YOUR ASSIGNMENT
Reproduce the records precisely. Omit every picture.

Start of Block

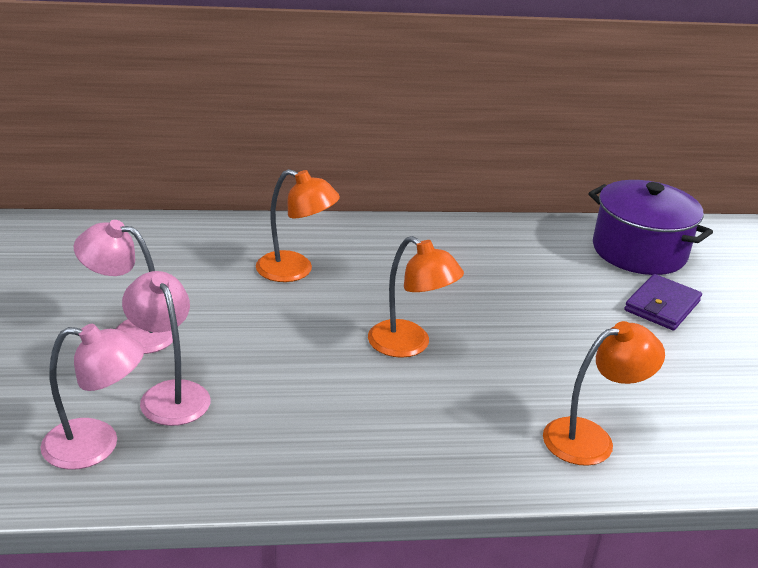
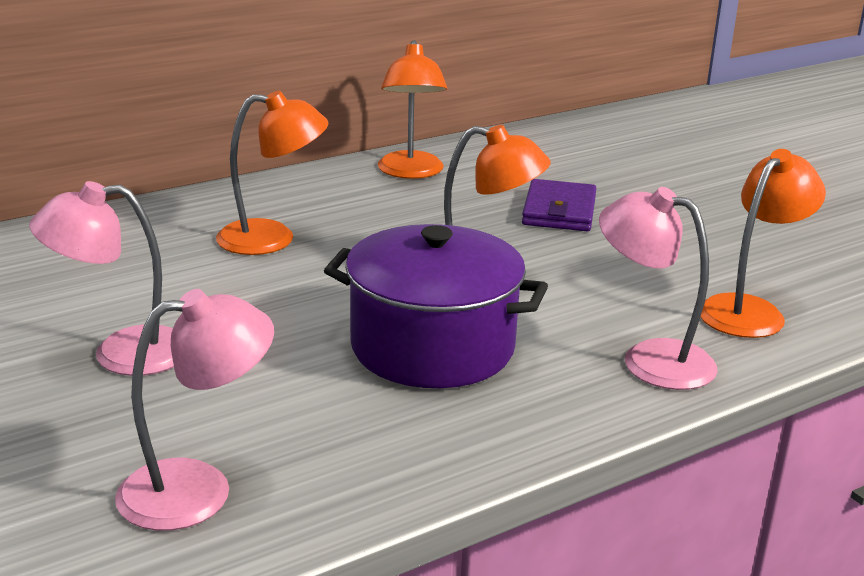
camera: 25 degrees left, 5 degrees down
(170, 394) = (241, 404): pink lamp -> pink lamp (650, 359)
(440, 240) = (411, 172): none -> orange lamp
(639, 251) = (623, 138): purple pot -> purple pot (432, 347)
(662, 306) = (694, 180): purple wallet -> purple wallet (559, 211)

End of Block

ANSWER TO THE EXERCISE
camera: 25 degrees left, 5 degrees down
(170, 394) = (241, 404): pink lamp -> pink lamp (650, 359)
(440, 240) = (411, 172): none -> orange lamp
(639, 251) = (623, 138): purple pot -> purple pot (432, 347)
(662, 306) = (694, 180): purple wallet -> purple wallet (559, 211)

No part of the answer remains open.